→ EXERCISE GOAL
Search the records for the word "turned" and report each line that has it.

Dataset entries
··········
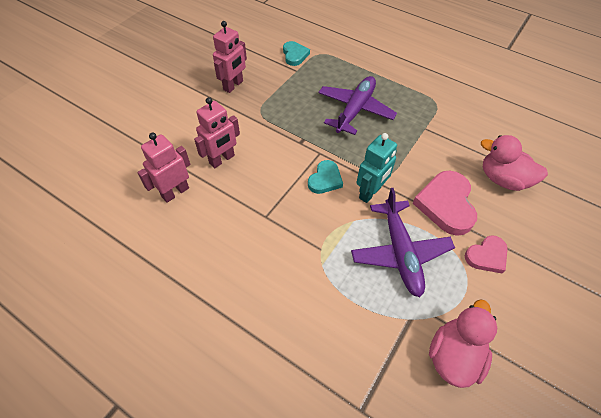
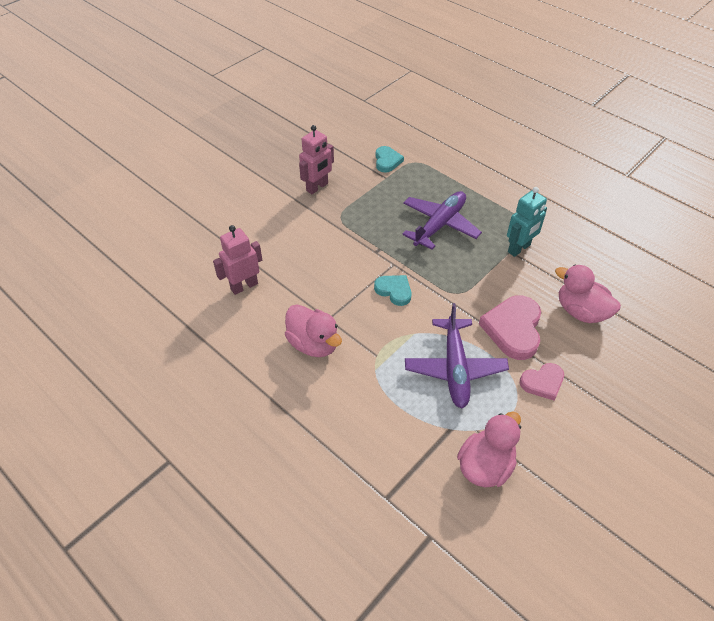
camera: 10 degrees right, 5 degrees down
(222, 159) = (294, 260): pink robot -> none
(255, 245) = (313, 344): none -> pink duck
(325, 179) = (394, 291): turquoise heart -> turquoise heart turned 90 degrees counterclockwise
(370, 192) = (437, 308): turquoise robot -> turquoise robot (519, 248)

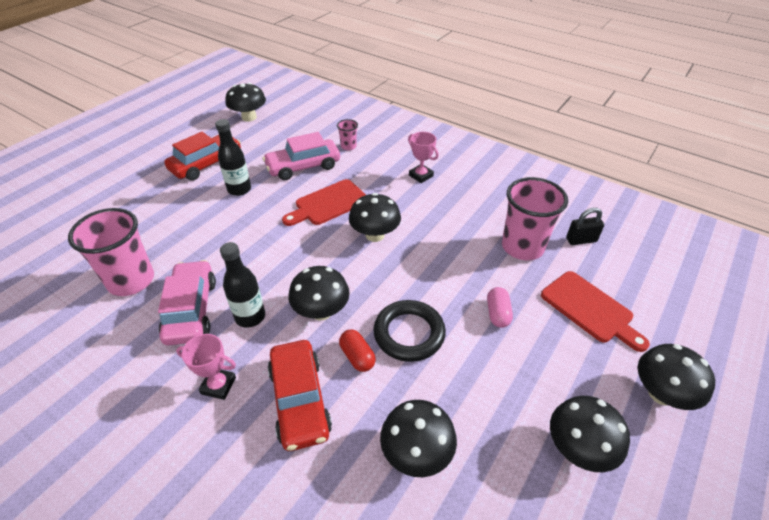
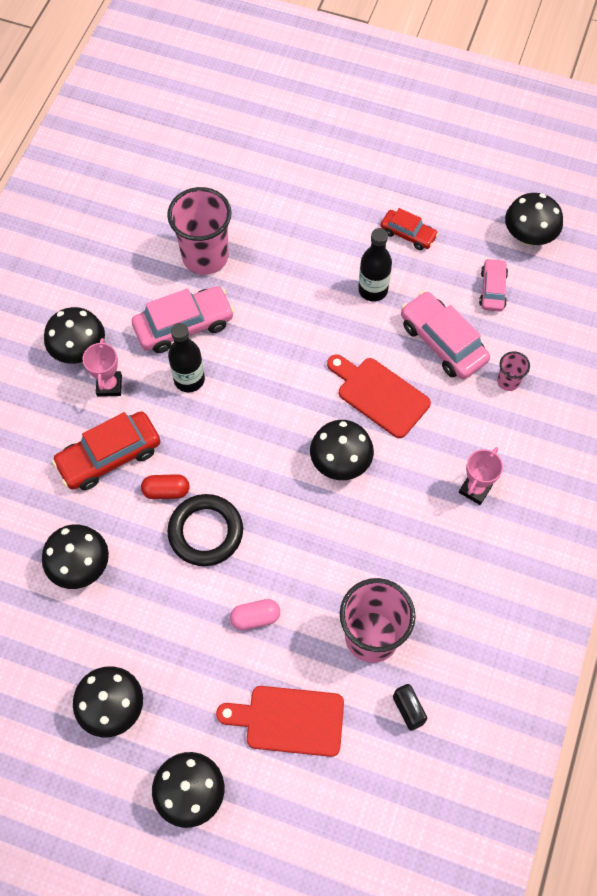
camera: 75 degrees right, 20 degrees up
(206, 164) = (408, 234): red car -> red car, size x0.60
(277, 138) = (492, 289): none -> pink car
(321, 311) = (212, 441): black mushroom -> black mushroom (79, 350)
(357, 356) = (166, 491): red capsule -> red capsule turned 45 degrees clockwise
(590, 309) = (289, 720): red cutting board -> red cutting board turned 60 degrees clockwise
··········
→ YOUR RESPONSE
(325, 179) = (394, 291): turquoise heart -> turquoise heart turned 90 degrees counterclockwise
(357, 356) = (166, 491): red capsule -> red capsule turned 45 degrees clockwise
(590, 309) = (289, 720): red cutting board -> red cutting board turned 60 degrees clockwise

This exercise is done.